- [YOUR TASK]: Nothing but the text of the listing, repeated exactly, belongs in the answer; leave the images out.

- [DATASET SECTION]:
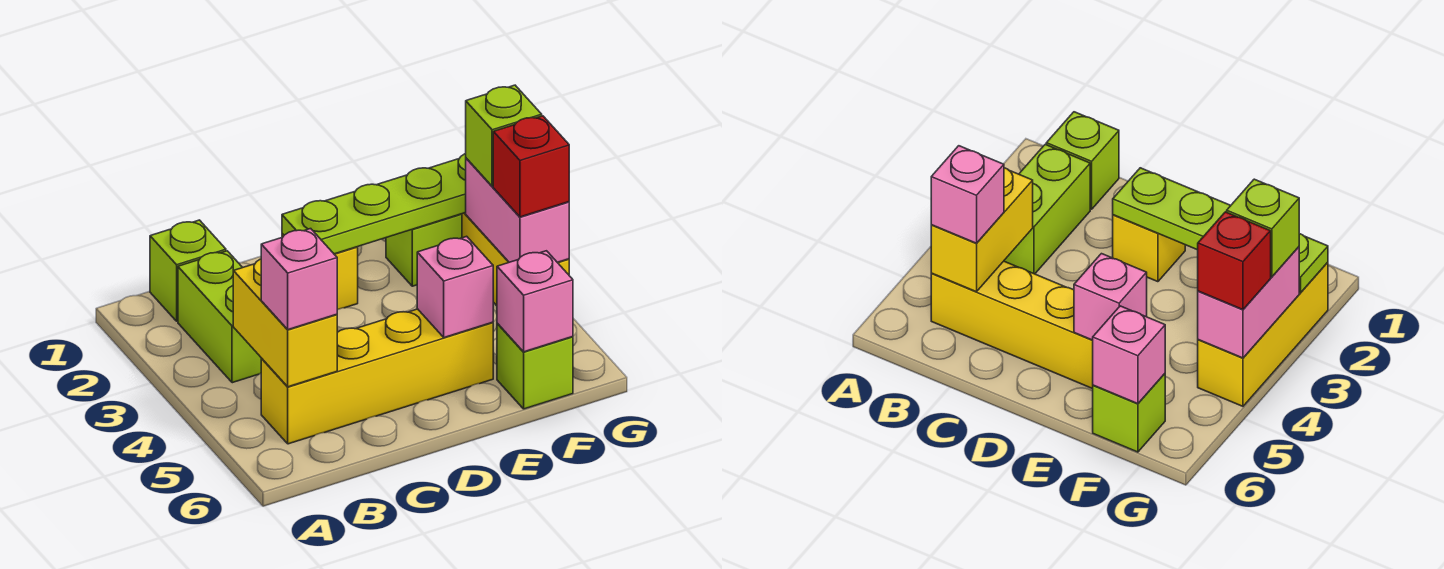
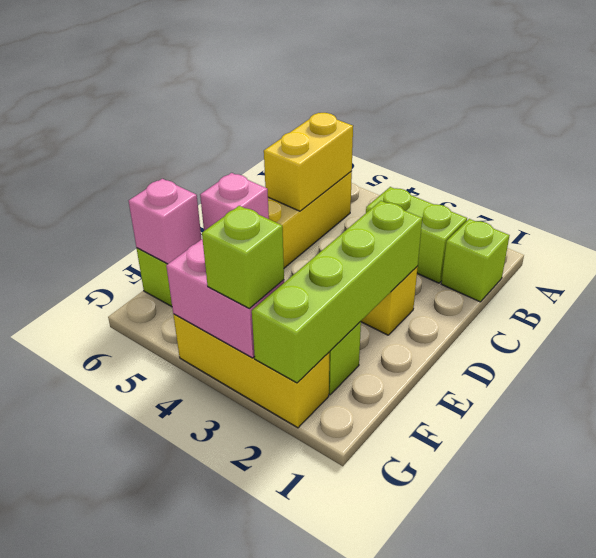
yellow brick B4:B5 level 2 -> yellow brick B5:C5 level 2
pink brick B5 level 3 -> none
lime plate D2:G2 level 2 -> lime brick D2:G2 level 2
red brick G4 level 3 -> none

- [TASK SOLUTION]:
yellow brick B4:B5 level 2 -> yellow brick B5:C5 level 2
pink brick B5 level 3 -> none
lime plate D2:G2 level 2 -> lime brick D2:G2 level 2
red brick G4 level 3 -> none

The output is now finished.